Records from a collection
※ ※ ※

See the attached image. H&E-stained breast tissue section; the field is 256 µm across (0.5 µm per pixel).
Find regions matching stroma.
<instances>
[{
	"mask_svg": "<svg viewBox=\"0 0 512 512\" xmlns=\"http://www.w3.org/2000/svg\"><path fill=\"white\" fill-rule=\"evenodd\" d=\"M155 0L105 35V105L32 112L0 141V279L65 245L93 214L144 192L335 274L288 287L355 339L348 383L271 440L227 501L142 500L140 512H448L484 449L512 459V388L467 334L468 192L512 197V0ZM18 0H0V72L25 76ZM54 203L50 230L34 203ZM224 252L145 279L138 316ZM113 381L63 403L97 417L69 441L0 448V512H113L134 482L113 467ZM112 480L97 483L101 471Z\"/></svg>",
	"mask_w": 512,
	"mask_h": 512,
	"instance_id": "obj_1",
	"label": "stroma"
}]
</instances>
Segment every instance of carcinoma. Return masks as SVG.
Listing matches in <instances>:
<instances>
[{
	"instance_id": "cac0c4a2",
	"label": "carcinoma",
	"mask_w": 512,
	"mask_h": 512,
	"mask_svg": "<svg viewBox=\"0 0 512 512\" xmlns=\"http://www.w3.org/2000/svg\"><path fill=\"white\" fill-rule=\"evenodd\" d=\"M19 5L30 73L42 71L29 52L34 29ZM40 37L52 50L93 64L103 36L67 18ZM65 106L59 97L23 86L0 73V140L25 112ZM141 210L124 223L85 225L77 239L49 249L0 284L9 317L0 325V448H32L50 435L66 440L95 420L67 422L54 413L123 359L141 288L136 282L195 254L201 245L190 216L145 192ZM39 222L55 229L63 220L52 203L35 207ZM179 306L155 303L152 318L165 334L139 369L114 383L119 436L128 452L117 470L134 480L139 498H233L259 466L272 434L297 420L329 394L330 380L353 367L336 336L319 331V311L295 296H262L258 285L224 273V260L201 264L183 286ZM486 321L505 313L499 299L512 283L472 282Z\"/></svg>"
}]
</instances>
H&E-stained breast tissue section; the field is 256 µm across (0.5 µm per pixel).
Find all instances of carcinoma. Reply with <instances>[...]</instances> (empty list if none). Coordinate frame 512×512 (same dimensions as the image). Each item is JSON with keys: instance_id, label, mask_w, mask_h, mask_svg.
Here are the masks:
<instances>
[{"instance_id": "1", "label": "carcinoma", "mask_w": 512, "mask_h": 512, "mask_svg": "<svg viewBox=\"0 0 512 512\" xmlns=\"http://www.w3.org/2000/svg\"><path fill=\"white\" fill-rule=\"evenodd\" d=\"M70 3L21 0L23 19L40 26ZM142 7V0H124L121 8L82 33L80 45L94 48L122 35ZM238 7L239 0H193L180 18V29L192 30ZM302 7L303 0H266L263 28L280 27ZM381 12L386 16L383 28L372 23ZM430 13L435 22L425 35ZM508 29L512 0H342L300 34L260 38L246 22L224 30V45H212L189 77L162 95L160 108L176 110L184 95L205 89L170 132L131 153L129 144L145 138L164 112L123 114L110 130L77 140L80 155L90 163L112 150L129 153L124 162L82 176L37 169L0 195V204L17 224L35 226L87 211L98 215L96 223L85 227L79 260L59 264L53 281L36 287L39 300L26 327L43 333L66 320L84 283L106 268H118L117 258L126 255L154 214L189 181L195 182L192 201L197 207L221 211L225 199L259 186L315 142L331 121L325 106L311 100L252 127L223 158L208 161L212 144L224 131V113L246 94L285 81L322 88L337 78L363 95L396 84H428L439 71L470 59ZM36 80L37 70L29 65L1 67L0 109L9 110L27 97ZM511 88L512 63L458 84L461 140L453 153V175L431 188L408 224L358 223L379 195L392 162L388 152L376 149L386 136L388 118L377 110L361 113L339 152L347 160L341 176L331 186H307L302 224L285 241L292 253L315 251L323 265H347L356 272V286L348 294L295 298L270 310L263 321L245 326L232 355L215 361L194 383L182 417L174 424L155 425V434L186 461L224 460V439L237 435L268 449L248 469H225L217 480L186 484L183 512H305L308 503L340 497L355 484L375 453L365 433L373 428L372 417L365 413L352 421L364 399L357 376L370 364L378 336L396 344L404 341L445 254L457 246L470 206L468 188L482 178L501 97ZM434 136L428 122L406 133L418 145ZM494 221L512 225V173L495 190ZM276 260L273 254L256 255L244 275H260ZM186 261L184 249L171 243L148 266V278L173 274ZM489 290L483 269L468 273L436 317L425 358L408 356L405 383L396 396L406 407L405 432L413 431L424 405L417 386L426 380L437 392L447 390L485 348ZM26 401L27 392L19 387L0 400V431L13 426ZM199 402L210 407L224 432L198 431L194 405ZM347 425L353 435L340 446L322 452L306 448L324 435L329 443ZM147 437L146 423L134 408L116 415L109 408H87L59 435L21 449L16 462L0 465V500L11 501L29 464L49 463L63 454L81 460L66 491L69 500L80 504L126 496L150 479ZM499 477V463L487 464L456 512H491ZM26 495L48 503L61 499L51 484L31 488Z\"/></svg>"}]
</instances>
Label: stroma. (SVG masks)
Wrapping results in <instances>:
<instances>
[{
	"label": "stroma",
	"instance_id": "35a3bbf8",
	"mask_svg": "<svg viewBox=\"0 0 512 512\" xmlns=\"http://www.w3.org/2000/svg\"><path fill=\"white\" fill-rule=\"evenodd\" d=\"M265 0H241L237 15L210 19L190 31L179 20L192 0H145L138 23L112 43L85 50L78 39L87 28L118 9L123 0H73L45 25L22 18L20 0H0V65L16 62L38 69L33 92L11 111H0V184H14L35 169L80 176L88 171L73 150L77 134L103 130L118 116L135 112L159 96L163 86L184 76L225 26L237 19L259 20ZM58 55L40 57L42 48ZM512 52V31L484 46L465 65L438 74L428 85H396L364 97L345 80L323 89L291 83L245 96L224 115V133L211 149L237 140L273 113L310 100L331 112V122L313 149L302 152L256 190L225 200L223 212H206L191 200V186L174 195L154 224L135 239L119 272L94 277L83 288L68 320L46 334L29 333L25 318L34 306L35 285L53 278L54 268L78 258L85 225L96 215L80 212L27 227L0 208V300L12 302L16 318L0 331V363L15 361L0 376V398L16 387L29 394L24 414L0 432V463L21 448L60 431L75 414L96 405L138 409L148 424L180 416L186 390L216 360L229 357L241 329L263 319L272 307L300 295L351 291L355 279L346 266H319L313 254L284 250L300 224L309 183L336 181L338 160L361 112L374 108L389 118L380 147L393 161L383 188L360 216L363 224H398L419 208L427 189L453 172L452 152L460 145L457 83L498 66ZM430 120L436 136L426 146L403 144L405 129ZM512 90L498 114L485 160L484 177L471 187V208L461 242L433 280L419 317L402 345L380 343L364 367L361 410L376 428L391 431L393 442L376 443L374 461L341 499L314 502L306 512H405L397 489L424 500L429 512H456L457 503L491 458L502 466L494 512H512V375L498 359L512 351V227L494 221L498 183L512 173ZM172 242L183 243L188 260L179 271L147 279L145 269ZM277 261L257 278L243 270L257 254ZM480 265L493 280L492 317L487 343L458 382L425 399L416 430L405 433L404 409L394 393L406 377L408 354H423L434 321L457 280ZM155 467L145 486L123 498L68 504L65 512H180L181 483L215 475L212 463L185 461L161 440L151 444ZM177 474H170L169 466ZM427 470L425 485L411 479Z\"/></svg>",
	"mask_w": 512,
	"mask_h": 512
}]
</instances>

※ ※ ※

Take the entries above and transcribe them in full.

● THE REPLY
See the attached image. H&E-stained breast tissue section; the field is 256 µm across (0.5 µm per pixel).
Find regions matching stroma.
<instances>
[{
	"mask_svg": "<svg viewBox=\"0 0 512 512\" xmlns=\"http://www.w3.org/2000/svg\"><path fill=\"white\" fill-rule=\"evenodd\" d=\"M155 0L105 35V105L32 112L0 141V279L65 245L93 214L144 192L335 274L288 287L355 339L348 383L271 440L227 501L142 500L140 512H448L484 449L512 459V388L467 334L468 192L512 197V0ZM18 0H0V72L25 76ZM54 203L50 230L34 203ZM224 252L145 279L138 316ZM113 381L63 403L97 417L69 441L0 448V512H113L134 482L113 467ZM112 480L97 483L101 471Z\"/></svg>",
	"mask_w": 512,
	"mask_h": 512,
	"instance_id": "obj_1",
	"label": "stroma"
}]
</instances>
Segment every instance of carcinoma. Return masks as SVG.
Listing matches in <instances>:
<instances>
[{
	"instance_id": "cac0c4a2",
	"label": "carcinoma",
	"mask_w": 512,
	"mask_h": 512,
	"mask_svg": "<svg viewBox=\"0 0 512 512\" xmlns=\"http://www.w3.org/2000/svg\"><path fill=\"white\" fill-rule=\"evenodd\" d=\"M19 5L30 73L42 71L29 52L34 29ZM40 37L52 50L93 64L103 36L67 18ZM65 106L59 97L23 86L0 73V140L25 112ZM141 210L124 223L85 225L77 239L49 249L0 284L9 317L0 325V448H32L50 435L66 440L95 420L67 422L54 413L123 359L141 288L136 282L195 254L201 245L190 216L145 192ZM39 222L55 229L63 220L52 203L35 207ZM179 306L155 303L152 318L165 334L139 369L114 383L119 436L128 452L117 470L134 480L139 498H233L259 466L272 434L297 420L329 394L330 380L353 367L336 336L319 331V311L295 296H262L258 285L224 273V260L201 264L183 286ZM486 321L505 313L499 299L512 283L472 282Z\"/></svg>"
}]
</instances>
H&E-stained breast tissue section; the field is 256 µm across (0.5 µm per pixel).
Find all instances of carcinoma. Reply with <instances>[...]</instances> (empty list if none). Coordinate frame 512×512 (same dimensions as the image). Each item is JSON with keys: instance_id, label, mask_w, mask_h, mask_svg.
Here are the masks:
<instances>
[{"instance_id": "1", "label": "carcinoma", "mask_w": 512, "mask_h": 512, "mask_svg": "<svg viewBox=\"0 0 512 512\" xmlns=\"http://www.w3.org/2000/svg\"><path fill=\"white\" fill-rule=\"evenodd\" d=\"M70 3L21 0L23 19L40 26ZM142 7V0H124L121 8L82 33L80 45L94 48L122 35ZM238 7L239 0H193L180 18V29L192 30ZM302 7L303 0H266L263 28L280 27ZM381 12L386 16L383 28L372 23ZM430 13L435 22L425 35ZM508 29L512 0H342L300 34L260 38L246 22L224 30V45H212L189 77L162 95L160 108L176 110L184 95L205 89L170 132L131 153L129 144L145 138L164 112L123 114L110 130L77 140L80 155L90 163L112 150L129 153L124 162L82 176L37 169L0 195V204L17 224L35 226L87 211L98 215L96 223L85 227L79 260L59 264L53 281L36 287L39 300L26 327L43 333L66 320L84 283L106 268H118L117 258L126 255L154 214L189 181L195 182L192 201L197 207L221 211L225 199L259 186L315 142L331 121L325 106L311 100L252 127L223 158L208 161L212 144L224 131V113L246 94L285 81L322 88L337 78L363 95L396 84H428L439 71L470 59ZM36 80L37 70L29 65L1 67L0 109L9 110L27 97ZM511 88L512 63L458 84L461 140L453 153V175L431 188L408 224L358 223L379 195L392 162L388 152L376 149L386 136L388 118L377 110L361 113L339 152L347 160L341 176L331 186H307L302 224L285 241L292 253L315 251L323 265H347L356 272V286L348 294L295 298L270 310L263 321L245 326L232 355L215 361L194 383L182 417L174 424L155 425V434L186 461L224 460V439L237 435L268 449L248 469H225L217 480L186 484L183 512H305L308 503L340 497L355 484L375 453L365 433L373 428L372 417L365 413L352 421L364 399L357 376L370 364L378 336L396 344L404 341L445 254L457 246L470 206L468 188L482 178L501 97ZM434 136L428 122L406 133L418 145ZM494 221L512 225V173L495 190ZM276 260L273 254L256 255L244 275H260ZM186 261L184 249L171 243L148 266V278L173 274ZM489 290L483 269L468 273L436 317L425 358L408 356L405 383L396 396L406 407L405 432L413 431L424 405L417 386L426 380L437 392L447 390L485 348ZM26 401L27 392L19 387L0 400V431L13 426ZM199 402L210 407L224 432L198 431L194 405ZM347 425L353 435L340 446L322 452L306 448L324 435L329 443ZM147 437L146 423L134 408L116 415L109 408H87L59 435L21 449L16 462L0 465V500L11 501L29 464L49 463L63 454L81 460L66 491L69 500L80 504L126 496L150 479ZM499 477V463L487 464L456 512H491ZM26 495L48 503L61 499L51 484L31 488Z\"/></svg>"}]
</instances>
Label: stroma. (SVG masks)
Wrapping results in <instances>:
<instances>
[{
	"label": "stroma",
	"instance_id": "35a3bbf8",
	"mask_svg": "<svg viewBox=\"0 0 512 512\" xmlns=\"http://www.w3.org/2000/svg\"><path fill=\"white\" fill-rule=\"evenodd\" d=\"M265 0H241L237 15L210 19L190 31L179 20L192 0H145L138 23L112 43L85 50L78 39L87 28L118 9L123 0H73L45 25L22 18L20 0H0V65L16 62L38 69L33 92L11 111H0V184H14L35 169L80 176L88 171L73 150L77 134L103 130L118 116L135 112L159 96L163 86L184 76L225 26L237 19L259 20ZM58 55L40 57L42 48ZM512 52V31L484 46L465 65L438 74L428 85H396L364 97L345 80L323 89L291 83L245 96L224 115V133L211 149L237 140L273 113L310 100L331 112V122L313 149L302 152L256 190L225 200L223 212H206L191 200V186L174 195L154 224L135 239L119 272L94 277L83 288L68 320L46 334L29 333L25 318L34 306L35 285L53 278L54 268L78 258L85 225L96 215L80 212L27 227L0 208V300L12 302L16 318L0 331V363L15 361L0 376V398L16 387L29 394L24 414L0 432V463L21 448L60 431L75 414L96 405L138 409L148 424L180 416L186 390L216 360L229 357L241 329L263 319L272 307L300 295L351 291L355 279L346 266H319L313 254L284 250L300 224L309 183L336 181L338 160L361 112L374 108L389 118L380 147L393 161L383 188L360 216L363 224H398L419 208L427 189L453 172L452 152L460 145L457 83L498 66ZM430 120L436 136L426 146L403 144L405 129ZM512 90L498 114L485 160L484 177L471 187V208L461 242L433 280L419 317L402 345L380 343L364 367L361 410L376 428L391 431L393 442L376 443L374 461L341 499L314 502L306 512H405L397 489L424 500L429 512H456L457 503L491 458L502 466L494 512H512V375L498 359L512 351V227L494 221L498 183L512 173ZM172 242L183 243L188 260L179 271L147 279L145 269ZM277 261L257 278L243 270L257 254ZM480 265L493 280L492 317L487 343L458 382L425 399L416 430L405 433L404 409L394 393L406 377L408 354H423L434 321L457 280ZM155 467L145 486L123 498L68 504L65 512H180L181 483L215 475L212 463L185 461L161 440L151 444ZM177 474H170L169 466ZM427 470L425 485L411 479Z\"/></svg>",
	"mask_w": 512,
	"mask_h": 512
}]
</instances>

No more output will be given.